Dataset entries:
━━━━━━━━━━━━━━━━━━━━━━━━━━━━━━
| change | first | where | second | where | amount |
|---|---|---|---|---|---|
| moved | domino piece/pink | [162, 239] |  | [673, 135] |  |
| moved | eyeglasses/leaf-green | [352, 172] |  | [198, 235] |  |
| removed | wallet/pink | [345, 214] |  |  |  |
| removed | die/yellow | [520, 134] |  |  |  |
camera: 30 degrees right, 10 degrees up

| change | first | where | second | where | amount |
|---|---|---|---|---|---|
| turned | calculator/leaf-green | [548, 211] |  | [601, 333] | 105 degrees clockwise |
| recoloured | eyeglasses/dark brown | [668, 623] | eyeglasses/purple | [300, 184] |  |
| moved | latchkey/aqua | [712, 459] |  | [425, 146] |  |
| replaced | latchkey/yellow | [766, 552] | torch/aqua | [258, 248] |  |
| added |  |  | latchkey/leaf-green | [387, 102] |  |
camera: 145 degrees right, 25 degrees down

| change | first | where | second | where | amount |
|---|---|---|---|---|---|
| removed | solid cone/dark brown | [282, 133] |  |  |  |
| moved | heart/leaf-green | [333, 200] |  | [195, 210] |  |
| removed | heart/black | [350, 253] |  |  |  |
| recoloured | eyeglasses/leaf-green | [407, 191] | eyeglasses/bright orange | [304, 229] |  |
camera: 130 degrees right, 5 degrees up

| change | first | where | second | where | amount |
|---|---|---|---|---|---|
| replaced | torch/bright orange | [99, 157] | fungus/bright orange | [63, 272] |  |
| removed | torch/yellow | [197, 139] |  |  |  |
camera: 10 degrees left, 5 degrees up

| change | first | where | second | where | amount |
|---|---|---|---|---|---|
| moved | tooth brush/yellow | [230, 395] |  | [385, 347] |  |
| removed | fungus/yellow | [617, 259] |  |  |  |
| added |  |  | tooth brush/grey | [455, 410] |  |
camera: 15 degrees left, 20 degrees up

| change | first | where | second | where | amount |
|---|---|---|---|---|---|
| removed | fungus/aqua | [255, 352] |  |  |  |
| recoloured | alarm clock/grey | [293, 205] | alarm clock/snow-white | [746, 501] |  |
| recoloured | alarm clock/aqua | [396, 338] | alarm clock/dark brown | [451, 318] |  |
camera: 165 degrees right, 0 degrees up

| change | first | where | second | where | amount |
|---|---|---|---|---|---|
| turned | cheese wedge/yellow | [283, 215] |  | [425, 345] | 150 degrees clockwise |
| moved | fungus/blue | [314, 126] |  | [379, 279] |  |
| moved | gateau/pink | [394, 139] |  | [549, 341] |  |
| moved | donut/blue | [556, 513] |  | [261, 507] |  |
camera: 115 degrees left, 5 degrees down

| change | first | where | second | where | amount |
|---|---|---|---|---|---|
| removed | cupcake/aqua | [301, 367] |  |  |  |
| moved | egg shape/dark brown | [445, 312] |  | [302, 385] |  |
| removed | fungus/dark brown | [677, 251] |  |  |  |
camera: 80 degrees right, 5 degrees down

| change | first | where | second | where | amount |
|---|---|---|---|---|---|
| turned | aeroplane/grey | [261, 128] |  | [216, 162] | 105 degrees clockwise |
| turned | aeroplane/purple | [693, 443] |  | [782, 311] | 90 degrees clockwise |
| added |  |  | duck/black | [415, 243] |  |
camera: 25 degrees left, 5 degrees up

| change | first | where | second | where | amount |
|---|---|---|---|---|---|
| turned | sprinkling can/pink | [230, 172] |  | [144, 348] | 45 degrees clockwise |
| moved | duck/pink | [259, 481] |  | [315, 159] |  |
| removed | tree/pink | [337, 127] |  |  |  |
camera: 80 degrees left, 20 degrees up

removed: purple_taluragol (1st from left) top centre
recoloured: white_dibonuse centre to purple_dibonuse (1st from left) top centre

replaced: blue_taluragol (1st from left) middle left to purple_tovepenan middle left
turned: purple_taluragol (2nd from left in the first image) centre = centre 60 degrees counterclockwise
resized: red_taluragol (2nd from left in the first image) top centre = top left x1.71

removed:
━━━━━━━━━━━━━━━━━━━━━━━━━━━━━━
**Requirement:** Give only the lines from the one holding "removed | wallet/pink" through the one holding "removed | die/yellow", each restated exactly as it appears above.

**Task answer:**
| removed | wallet/pink | [345, 214] |  |  |  |
| removed | die/yellow | [520, 134] |  |  |  |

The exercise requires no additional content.